• _Written task_: The lines wanted are those from the one containing "(965, 324) = (709, 360): turquoise" to the last line of the entries below; output them exactly, leaving out pictures.
++++ Source material ++++
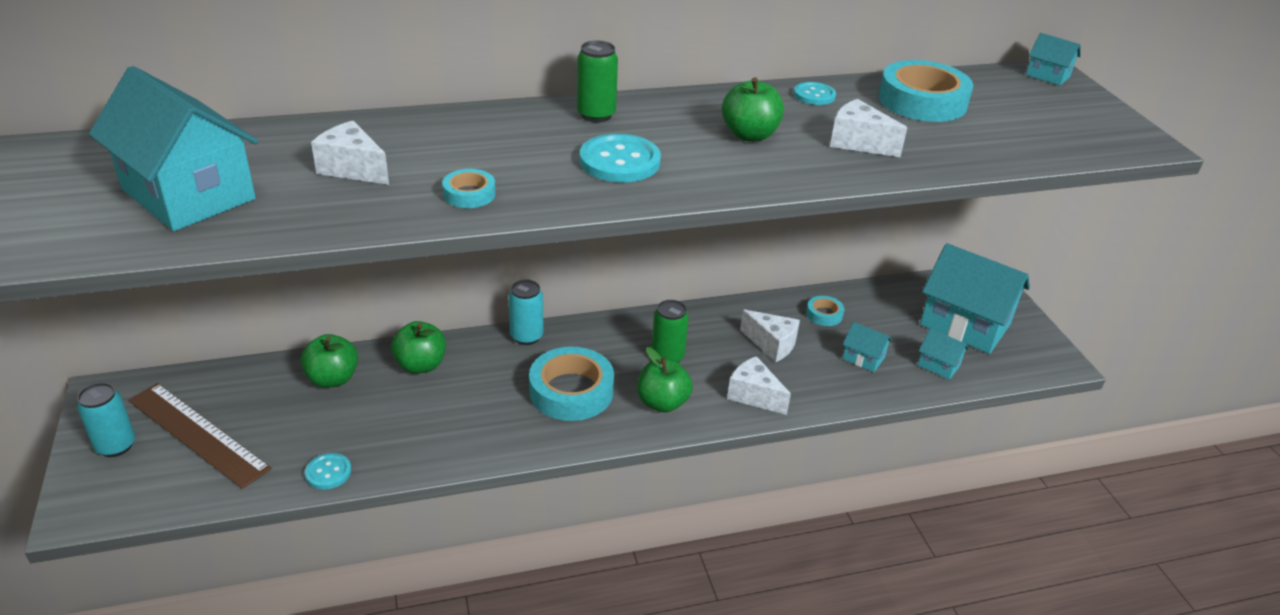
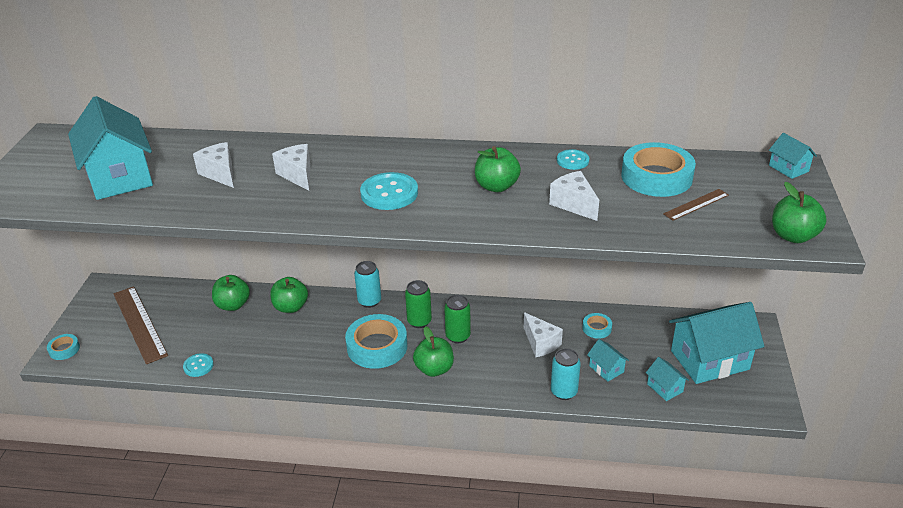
camera: 25 degrees right, 0 degrees up
(116, 446) = (93, 321): turquoise can -> turquoise can (564, 392)
(469, 194) = (276, 202): turquoise tape -> turquoise tape (64, 349)
(596, 115) = (400, 156): green can -> green can (419, 321)
(754, 395) = (503, 379): white cheese -> white cheese (297, 175)
(965, 324) = (709, 360): turquoise house -> turquoise house turned 75 degrees counterclockwise
(990, 124) = (696, 204): none -> brown ruler
(1114, 143) = (793, 236): none -> green apple

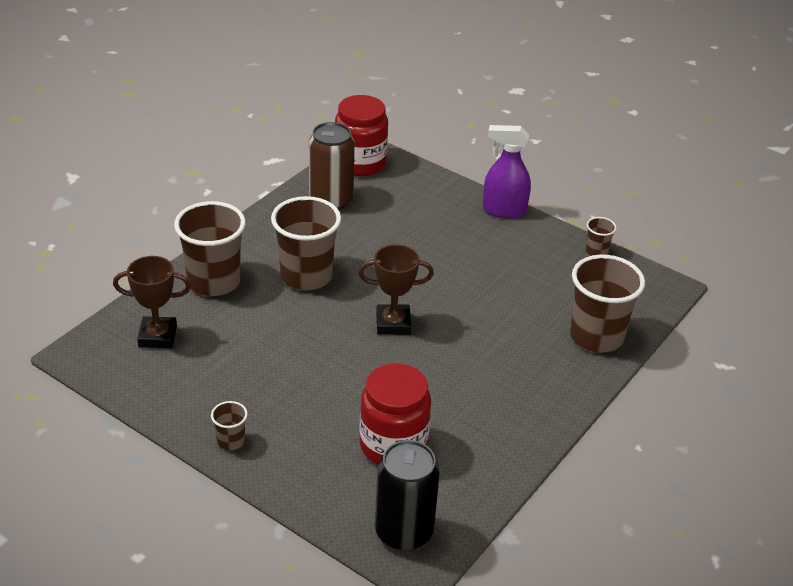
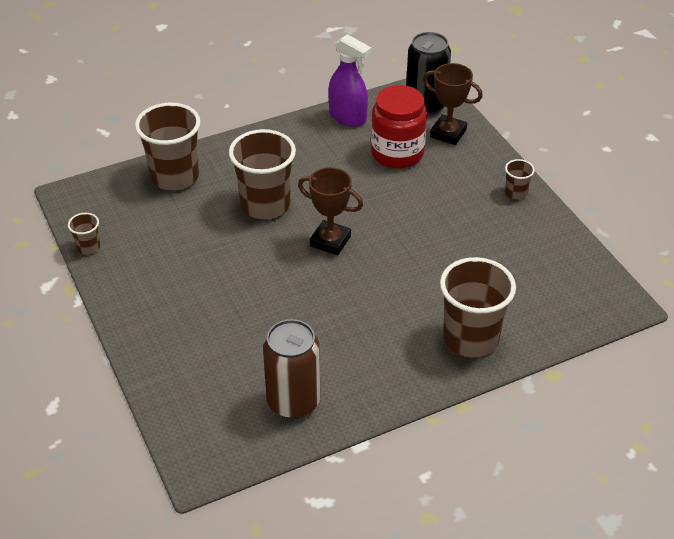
camera: 150 degrees left, 5 degrees up
(157, 336) = (545, 297): brown trophy -> brown trophy (448, 133)
(306, 276) = (377, 314): brown cup -> brown cup (265, 205)
(360, 163) = (221, 447): red jar -> none
(504, 210) = (125, 322): purple spray bottle -> purple spray bottle (348, 117)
++++
• _Answer area_:
(965, 324) = (709, 360): turquoise house -> turquoise house turned 75 degrees counterclockwise
(990, 124) = (696, 204): none -> brown ruler
(1114, 143) = (793, 236): none -> green apple

camera: 150 degrees left, 5 degrees up
(157, 336) = (545, 297): brown trophy -> brown trophy (448, 133)
(306, 276) = (377, 314): brown cup -> brown cup (265, 205)
(360, 163) = (221, 447): red jar -> none
(504, 210) = (125, 322): purple spray bottle -> purple spray bottle (348, 117)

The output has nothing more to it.